Provided information:
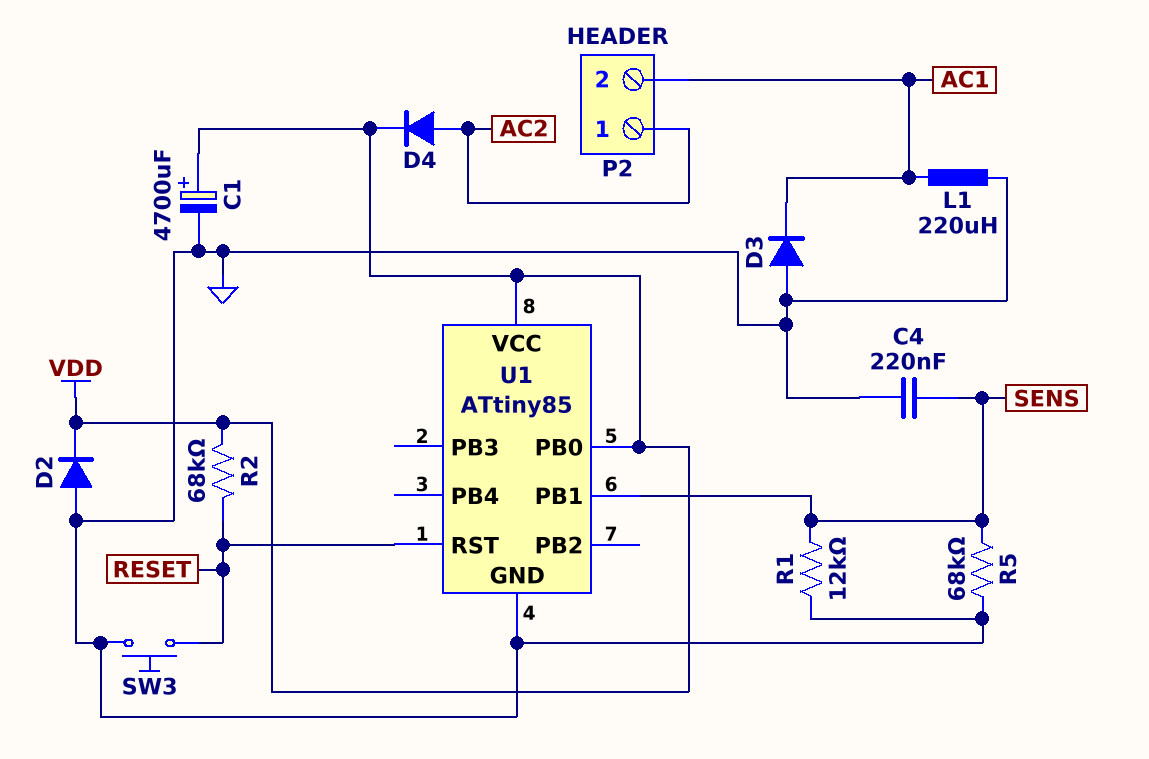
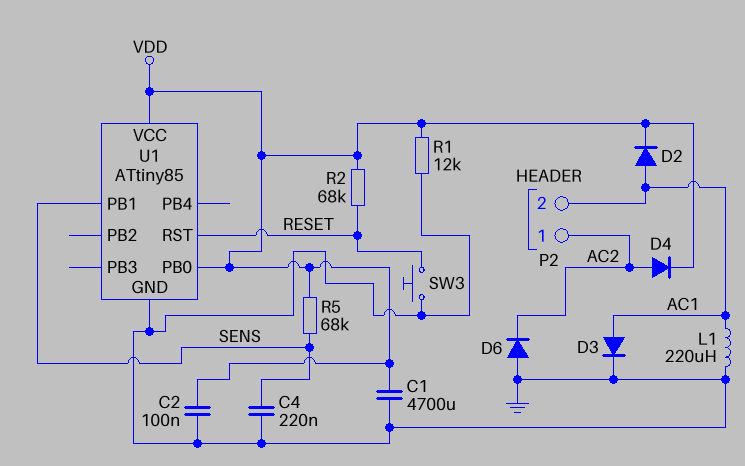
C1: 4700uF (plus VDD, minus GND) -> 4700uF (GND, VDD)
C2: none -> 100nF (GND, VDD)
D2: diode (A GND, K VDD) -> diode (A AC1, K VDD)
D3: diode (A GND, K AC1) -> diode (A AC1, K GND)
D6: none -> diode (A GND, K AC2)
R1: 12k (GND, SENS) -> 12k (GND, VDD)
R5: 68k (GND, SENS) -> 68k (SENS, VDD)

--

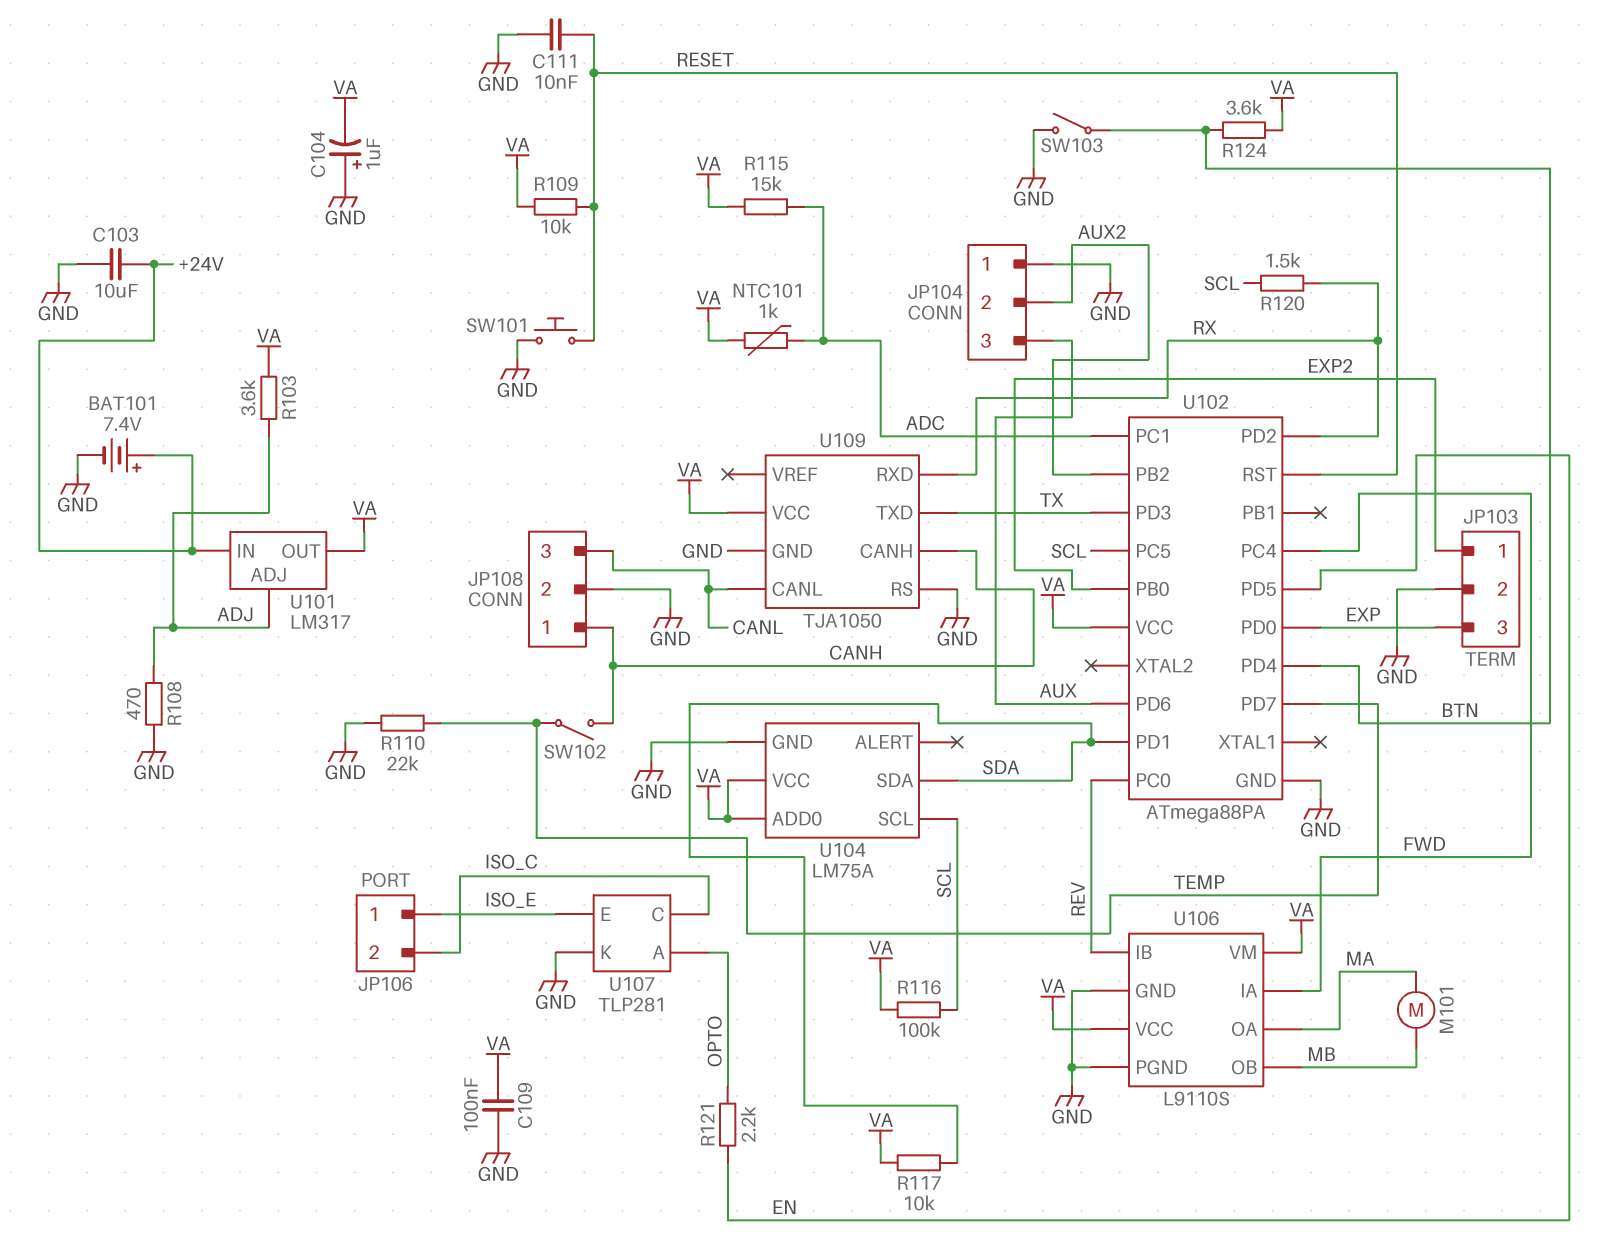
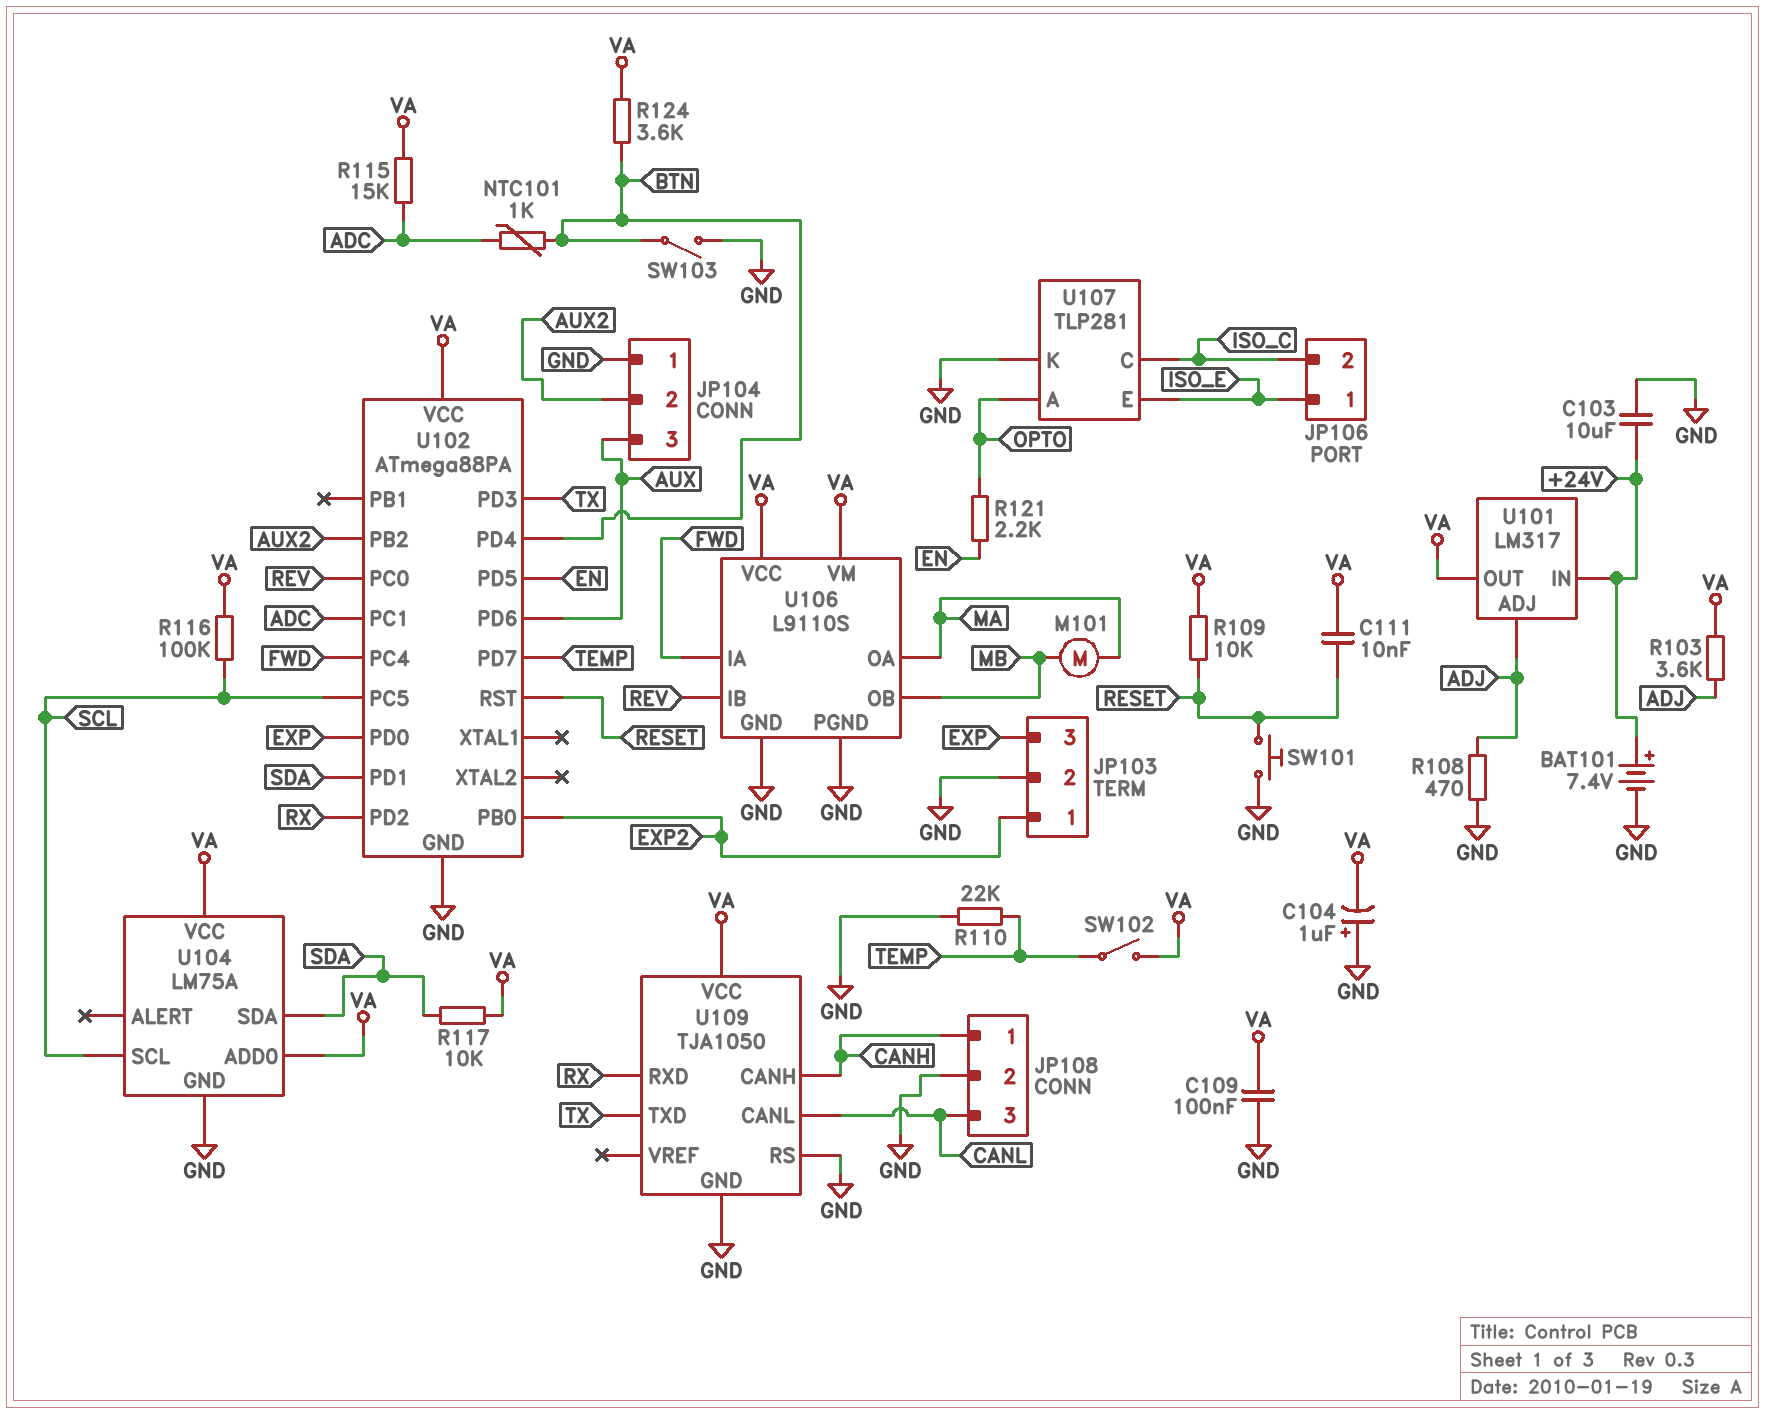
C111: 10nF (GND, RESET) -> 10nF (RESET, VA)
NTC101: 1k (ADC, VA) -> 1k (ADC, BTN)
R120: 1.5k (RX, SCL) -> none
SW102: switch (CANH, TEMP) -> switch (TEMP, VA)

Task prompt: Look through the entries above; copy each line where the string "SENS" appears.

Answer to the exercise:
R1: 12k (GND, SENS) -> 12k (GND, VDD)
R5: 68k (GND, SENS) -> 68k (SENS, VDD)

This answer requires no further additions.